**** EXTRACTED ENTRIES ****
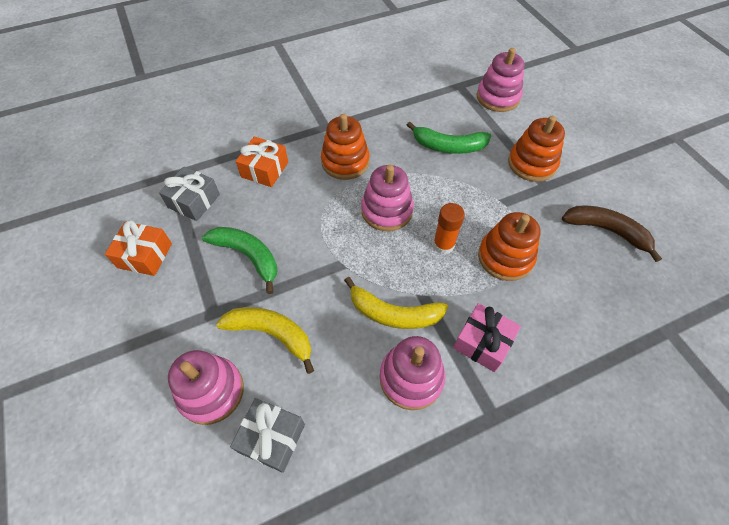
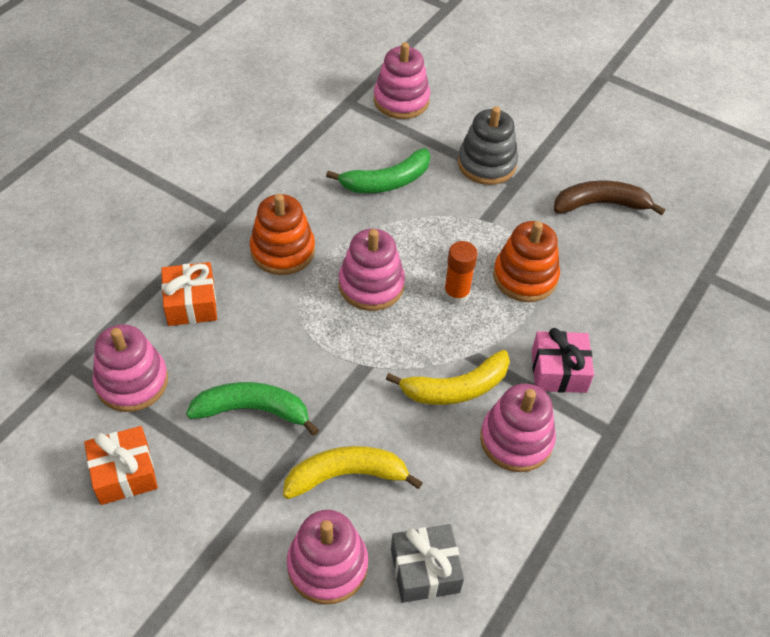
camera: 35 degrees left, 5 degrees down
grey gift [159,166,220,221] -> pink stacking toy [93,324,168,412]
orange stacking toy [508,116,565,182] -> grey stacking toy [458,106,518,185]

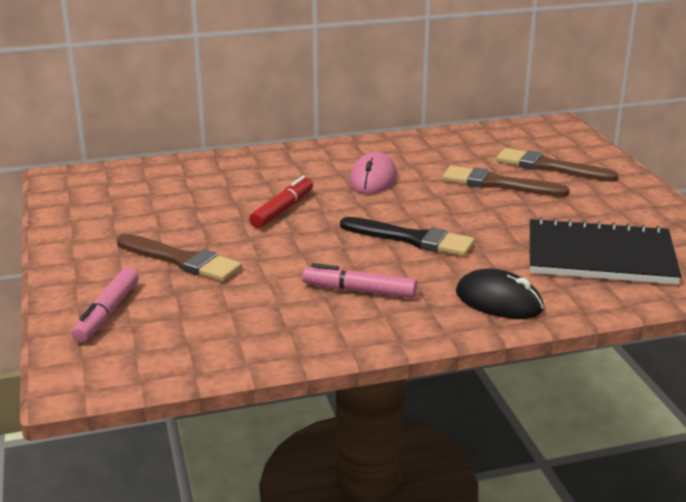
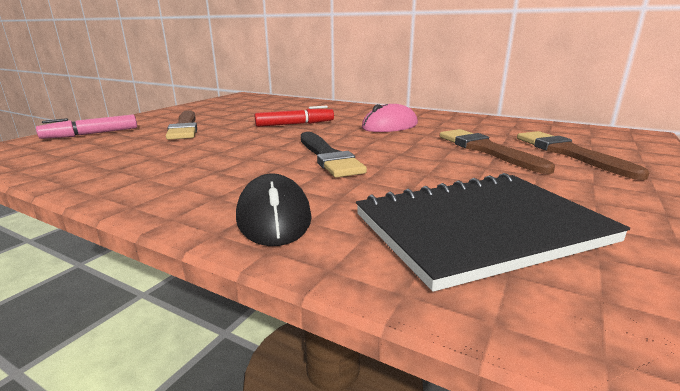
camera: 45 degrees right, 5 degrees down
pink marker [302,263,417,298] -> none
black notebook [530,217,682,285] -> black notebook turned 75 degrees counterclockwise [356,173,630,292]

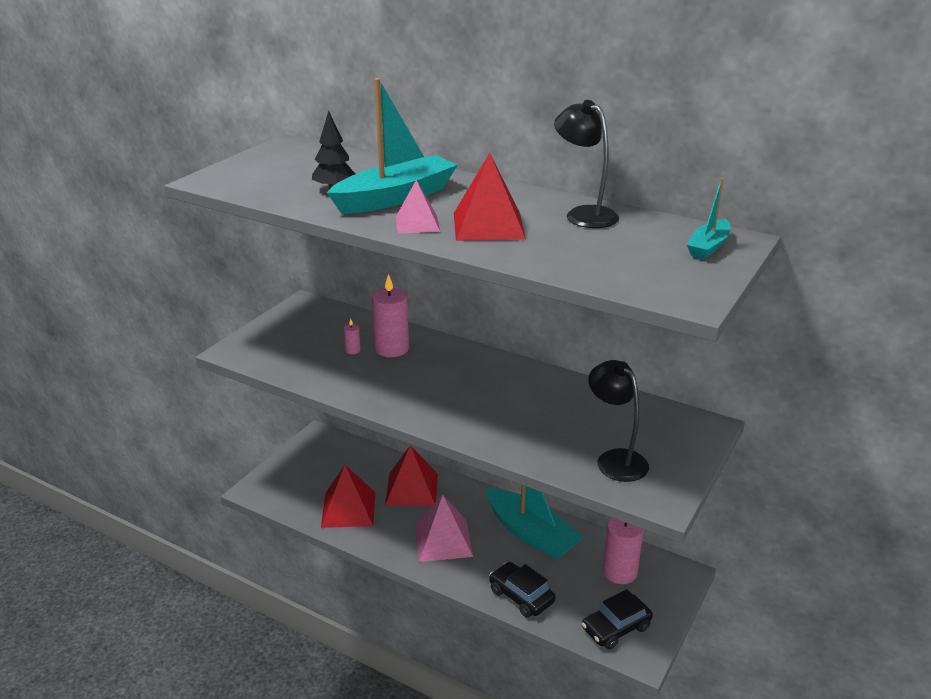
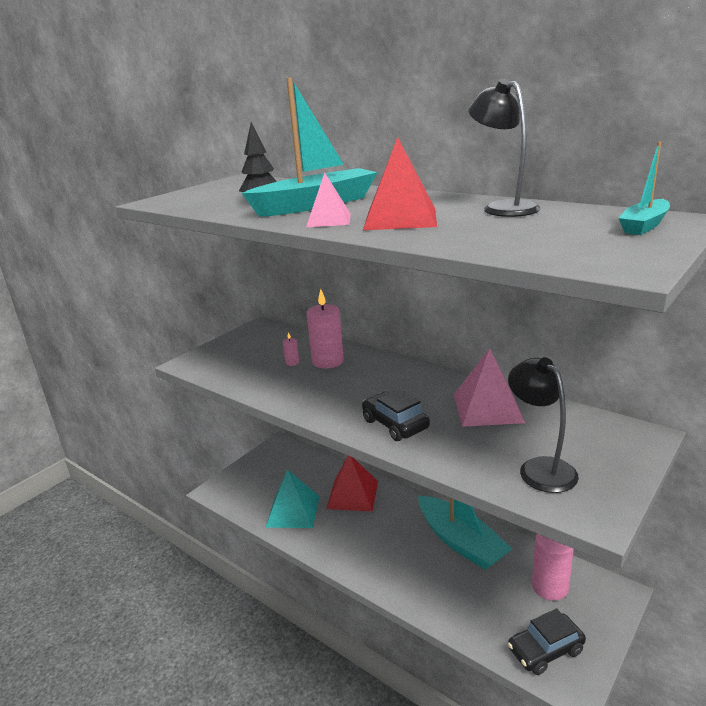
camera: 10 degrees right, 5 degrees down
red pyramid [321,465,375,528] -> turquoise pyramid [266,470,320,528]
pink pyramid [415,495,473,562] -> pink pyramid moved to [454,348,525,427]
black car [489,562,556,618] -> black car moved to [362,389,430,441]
****
◆ **YOUR GOAL**
Your answer must be the records above, word for word, with no pictures.

◆ **RESULT**
camera: 35 degrees left, 5 degrees down
grey gift [159,166,220,221] -> pink stacking toy [93,324,168,412]
orange stacking toy [508,116,565,182] -> grey stacking toy [458,106,518,185]

camera: 45 degrees right, 5 degrees down
pink marker [302,263,417,298] -> none
black notebook [530,217,682,285] -> black notebook turned 75 degrees counterclockwise [356,173,630,292]

camera: 10 degrees right, 5 degrees down
red pyramid [321,465,375,528] -> turquoise pyramid [266,470,320,528]
pink pyramid [415,495,473,562] -> pink pyramid moved to [454,348,525,427]
black car [489,562,556,618] -> black car moved to [362,389,430,441]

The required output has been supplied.